====== Given entries ======
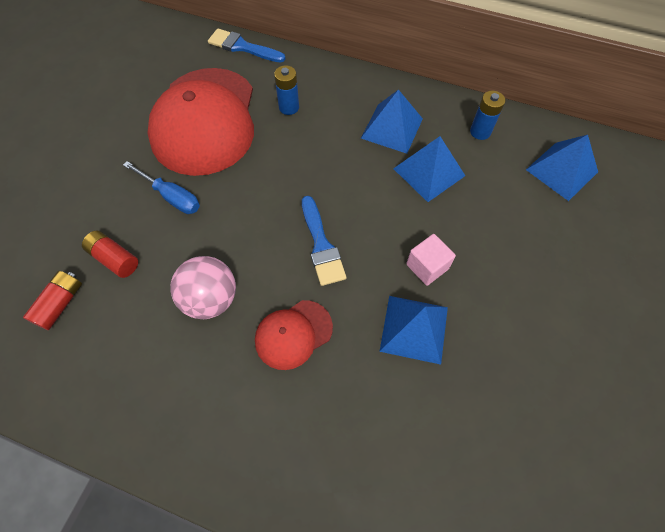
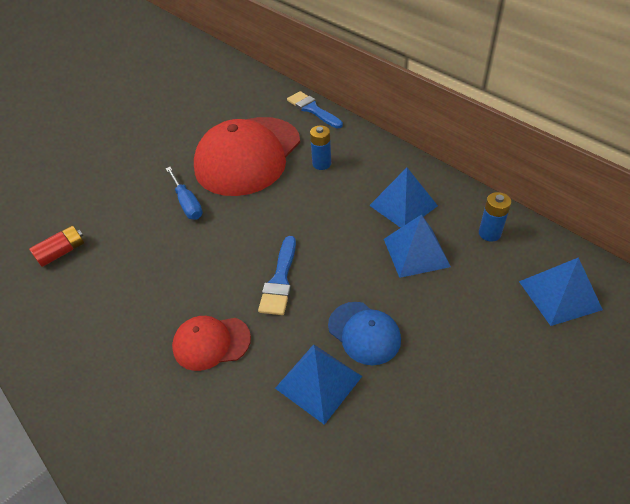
camera: 30 degrees right, 15 degrees down
(114, 259) = (118, 234): red battery -> none
(211, 299) = (166, 289): pink ball -> none
(427, 266) = (364, 333): pink cube -> blue cap

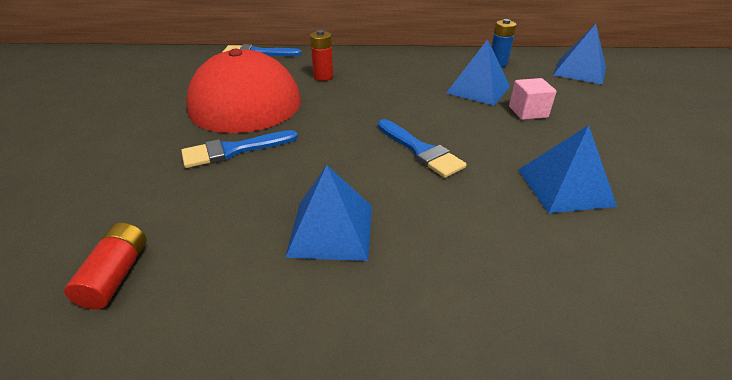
camera: 50 degrees left, 10 degrees down
(187, 203) = (234, 150): blue screwdriver -> blue brush
(211, 343) = (445, 224): red cap -> none
(321, 164) = (323, 76): blue battery -> red battery
(364, 333) = (533, 143): blue cap -> none
(403, 205) = (424, 73): blue pyramid -> blue pyramid (331, 230)
(414, 303) = (528, 112): none -> pink cube

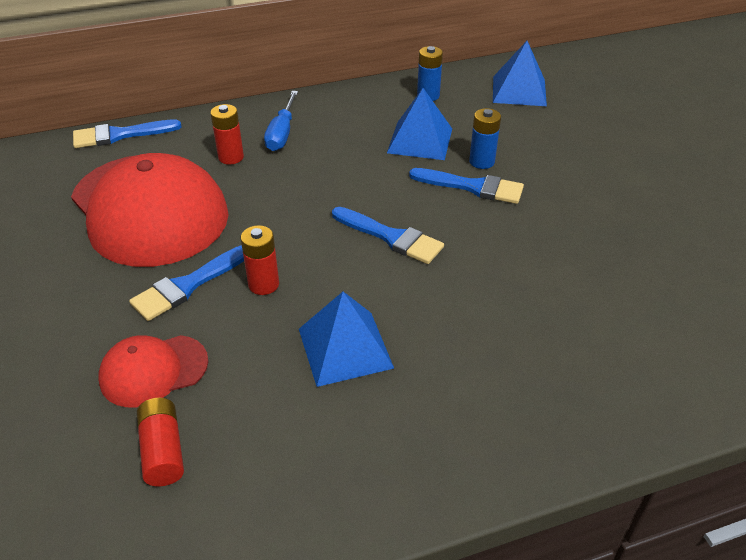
camera: 20 degrees left, 5 degrees up
(161, 206) = (153, 370): none -> red cap
(292, 162) = (263, 284): none -> red battery
(369, 69) = (282, 134): none -> blue screwdriver
(512, 128) = (472, 187): none -> blue brush
(528, 112) = (481, 162): pink cube -> blue battery
(564, 187) = (540, 246): blue pyramid -> none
======
Directions
When you transcribe the lines above, keep every word exact but leave the pictures behind.

Response for this exercise
camera: 30 degrees right, 15 degrees down
(114, 259) = (118, 234): red battery -> none
(211, 299) = (166, 289): pink ball -> none
(427, 266) = (364, 333): pink cube -> blue cap

camera: 50 degrees left, 10 degrees down
(187, 203) = (234, 150): blue screwdriver -> blue brush
(211, 343) = (445, 224): red cap -> none
(321, 164) = (323, 76): blue battery -> red battery
(364, 333) = (533, 143): blue cap -> none
(403, 205) = (424, 73): blue pyramid -> blue pyramid (331, 230)
(414, 303) = (528, 112): none -> pink cube

camera: 20 degrees left, 5 degrees up
(161, 206) = (153, 370): none -> red cap
(292, 162) = (263, 284): none -> red battery
(369, 69) = (282, 134): none -> blue screwdriver
(512, 128) = (472, 187): none -> blue brush
(528, 112) = (481, 162): pink cube -> blue battery
(564, 187) = (540, 246): blue pyramid -> none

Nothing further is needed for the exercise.